_What to work on_
Beginning with the first line, please repeat the entries exactly and end on the line that contains "black bowling pin [642,323,690,410]".
Content starts
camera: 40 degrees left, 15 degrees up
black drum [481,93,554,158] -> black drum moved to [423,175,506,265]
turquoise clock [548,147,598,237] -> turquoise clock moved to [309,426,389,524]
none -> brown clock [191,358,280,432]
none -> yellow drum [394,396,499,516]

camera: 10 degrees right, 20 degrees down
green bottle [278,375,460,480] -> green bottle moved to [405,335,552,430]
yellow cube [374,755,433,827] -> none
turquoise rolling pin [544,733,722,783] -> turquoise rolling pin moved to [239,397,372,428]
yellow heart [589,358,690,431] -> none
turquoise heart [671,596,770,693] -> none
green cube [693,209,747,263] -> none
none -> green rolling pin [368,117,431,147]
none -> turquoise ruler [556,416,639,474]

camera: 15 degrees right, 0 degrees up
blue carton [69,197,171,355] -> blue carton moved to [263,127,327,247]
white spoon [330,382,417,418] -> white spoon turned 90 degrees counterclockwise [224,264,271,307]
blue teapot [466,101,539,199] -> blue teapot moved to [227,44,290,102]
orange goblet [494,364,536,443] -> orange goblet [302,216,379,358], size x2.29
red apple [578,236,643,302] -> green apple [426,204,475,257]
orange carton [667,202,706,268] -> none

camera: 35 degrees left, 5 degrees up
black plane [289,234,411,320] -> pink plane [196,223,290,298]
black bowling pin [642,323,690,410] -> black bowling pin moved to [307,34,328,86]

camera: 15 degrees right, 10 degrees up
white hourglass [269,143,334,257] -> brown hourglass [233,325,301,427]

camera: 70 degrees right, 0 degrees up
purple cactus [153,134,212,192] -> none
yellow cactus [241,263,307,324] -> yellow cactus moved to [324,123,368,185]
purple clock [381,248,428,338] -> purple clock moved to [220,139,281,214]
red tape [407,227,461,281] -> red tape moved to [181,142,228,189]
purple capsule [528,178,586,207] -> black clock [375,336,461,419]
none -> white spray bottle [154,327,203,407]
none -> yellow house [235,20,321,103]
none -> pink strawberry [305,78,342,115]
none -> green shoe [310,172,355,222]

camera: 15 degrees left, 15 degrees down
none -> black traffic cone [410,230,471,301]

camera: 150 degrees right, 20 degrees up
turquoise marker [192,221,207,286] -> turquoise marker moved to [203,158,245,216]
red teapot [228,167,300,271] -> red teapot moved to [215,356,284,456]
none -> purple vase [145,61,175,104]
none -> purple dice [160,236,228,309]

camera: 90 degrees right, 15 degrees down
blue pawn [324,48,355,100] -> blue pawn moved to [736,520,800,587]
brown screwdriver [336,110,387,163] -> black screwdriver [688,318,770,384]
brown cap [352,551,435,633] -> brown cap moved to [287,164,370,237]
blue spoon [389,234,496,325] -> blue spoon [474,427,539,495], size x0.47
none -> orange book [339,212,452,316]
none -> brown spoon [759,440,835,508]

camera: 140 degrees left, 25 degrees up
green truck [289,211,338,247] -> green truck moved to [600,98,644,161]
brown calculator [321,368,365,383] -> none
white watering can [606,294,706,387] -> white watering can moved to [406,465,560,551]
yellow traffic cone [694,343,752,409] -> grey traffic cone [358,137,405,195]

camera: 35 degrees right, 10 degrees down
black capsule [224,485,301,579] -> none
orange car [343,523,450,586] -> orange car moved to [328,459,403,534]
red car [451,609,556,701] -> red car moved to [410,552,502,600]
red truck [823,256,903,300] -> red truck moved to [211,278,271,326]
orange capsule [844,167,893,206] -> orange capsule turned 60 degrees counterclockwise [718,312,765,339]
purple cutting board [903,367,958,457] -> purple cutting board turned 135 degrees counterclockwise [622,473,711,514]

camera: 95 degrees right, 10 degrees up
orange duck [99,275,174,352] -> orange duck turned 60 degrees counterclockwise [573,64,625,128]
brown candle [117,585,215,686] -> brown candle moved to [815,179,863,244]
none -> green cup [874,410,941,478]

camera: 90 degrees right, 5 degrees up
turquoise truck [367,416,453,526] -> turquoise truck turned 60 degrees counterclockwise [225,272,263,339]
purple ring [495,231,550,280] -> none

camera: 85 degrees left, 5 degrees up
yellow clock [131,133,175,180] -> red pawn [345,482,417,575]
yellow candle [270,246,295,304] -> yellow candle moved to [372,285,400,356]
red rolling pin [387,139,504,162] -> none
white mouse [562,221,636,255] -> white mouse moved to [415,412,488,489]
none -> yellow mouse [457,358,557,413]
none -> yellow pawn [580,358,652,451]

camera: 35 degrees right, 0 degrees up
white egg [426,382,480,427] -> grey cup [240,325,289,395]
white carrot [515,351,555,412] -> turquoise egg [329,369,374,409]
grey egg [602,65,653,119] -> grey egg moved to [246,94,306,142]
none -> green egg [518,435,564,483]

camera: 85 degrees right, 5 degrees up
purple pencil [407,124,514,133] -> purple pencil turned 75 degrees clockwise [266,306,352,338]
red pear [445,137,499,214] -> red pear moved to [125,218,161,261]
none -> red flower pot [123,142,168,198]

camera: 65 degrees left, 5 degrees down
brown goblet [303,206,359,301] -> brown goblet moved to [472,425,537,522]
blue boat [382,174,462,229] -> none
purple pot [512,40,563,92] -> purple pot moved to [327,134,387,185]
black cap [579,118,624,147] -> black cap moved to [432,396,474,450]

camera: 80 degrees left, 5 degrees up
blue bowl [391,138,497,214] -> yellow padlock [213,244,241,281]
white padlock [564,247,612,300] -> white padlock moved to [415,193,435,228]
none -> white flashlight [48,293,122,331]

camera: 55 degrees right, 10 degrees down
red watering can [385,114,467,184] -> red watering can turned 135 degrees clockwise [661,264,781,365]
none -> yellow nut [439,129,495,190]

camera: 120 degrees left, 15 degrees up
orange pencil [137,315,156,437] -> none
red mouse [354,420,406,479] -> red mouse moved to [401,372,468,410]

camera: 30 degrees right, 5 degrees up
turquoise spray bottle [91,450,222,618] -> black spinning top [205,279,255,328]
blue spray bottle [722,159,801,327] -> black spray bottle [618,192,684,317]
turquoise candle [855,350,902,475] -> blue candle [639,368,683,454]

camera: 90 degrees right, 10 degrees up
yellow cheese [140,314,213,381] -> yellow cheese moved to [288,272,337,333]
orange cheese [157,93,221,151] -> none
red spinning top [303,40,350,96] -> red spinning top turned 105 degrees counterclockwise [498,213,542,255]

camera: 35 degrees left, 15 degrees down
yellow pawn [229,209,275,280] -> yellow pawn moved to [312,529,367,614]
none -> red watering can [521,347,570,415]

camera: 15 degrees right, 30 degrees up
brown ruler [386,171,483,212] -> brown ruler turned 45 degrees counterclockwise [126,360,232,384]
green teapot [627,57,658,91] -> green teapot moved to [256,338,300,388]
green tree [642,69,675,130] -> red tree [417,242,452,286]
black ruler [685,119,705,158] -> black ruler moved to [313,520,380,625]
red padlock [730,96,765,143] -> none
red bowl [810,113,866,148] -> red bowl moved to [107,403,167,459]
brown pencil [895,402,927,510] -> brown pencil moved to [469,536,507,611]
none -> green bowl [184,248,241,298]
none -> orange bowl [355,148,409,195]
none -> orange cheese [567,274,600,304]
Content ends
_Output for this exercise_
camera: 40 degrees left, 15 degrees up
black drum [481,93,554,158] -> black drum moved to [423,175,506,265]
turquoise clock [548,147,598,237] -> turquoise clock moved to [309,426,389,524]
none -> brown clock [191,358,280,432]
none -> yellow drum [394,396,499,516]

camera: 10 degrees right, 20 degrees down
green bottle [278,375,460,480] -> green bottle moved to [405,335,552,430]
yellow cube [374,755,433,827] -> none
turquoise rolling pin [544,733,722,783] -> turquoise rolling pin moved to [239,397,372,428]
yellow heart [589,358,690,431] -> none
turquoise heart [671,596,770,693] -> none
green cube [693,209,747,263] -> none
none -> green rolling pin [368,117,431,147]
none -> turquoise ruler [556,416,639,474]

camera: 15 degrees right, 0 degrees up
blue carton [69,197,171,355] -> blue carton moved to [263,127,327,247]
white spoon [330,382,417,418] -> white spoon turned 90 degrees counterclockwise [224,264,271,307]
blue teapot [466,101,539,199] -> blue teapot moved to [227,44,290,102]
orange goblet [494,364,536,443] -> orange goblet [302,216,379,358], size x2.29
red apple [578,236,643,302] -> green apple [426,204,475,257]
orange carton [667,202,706,268] -> none

camera: 35 degrees left, 5 degrees up
black plane [289,234,411,320] -> pink plane [196,223,290,298]
black bowling pin [642,323,690,410] -> black bowling pin moved to [307,34,328,86]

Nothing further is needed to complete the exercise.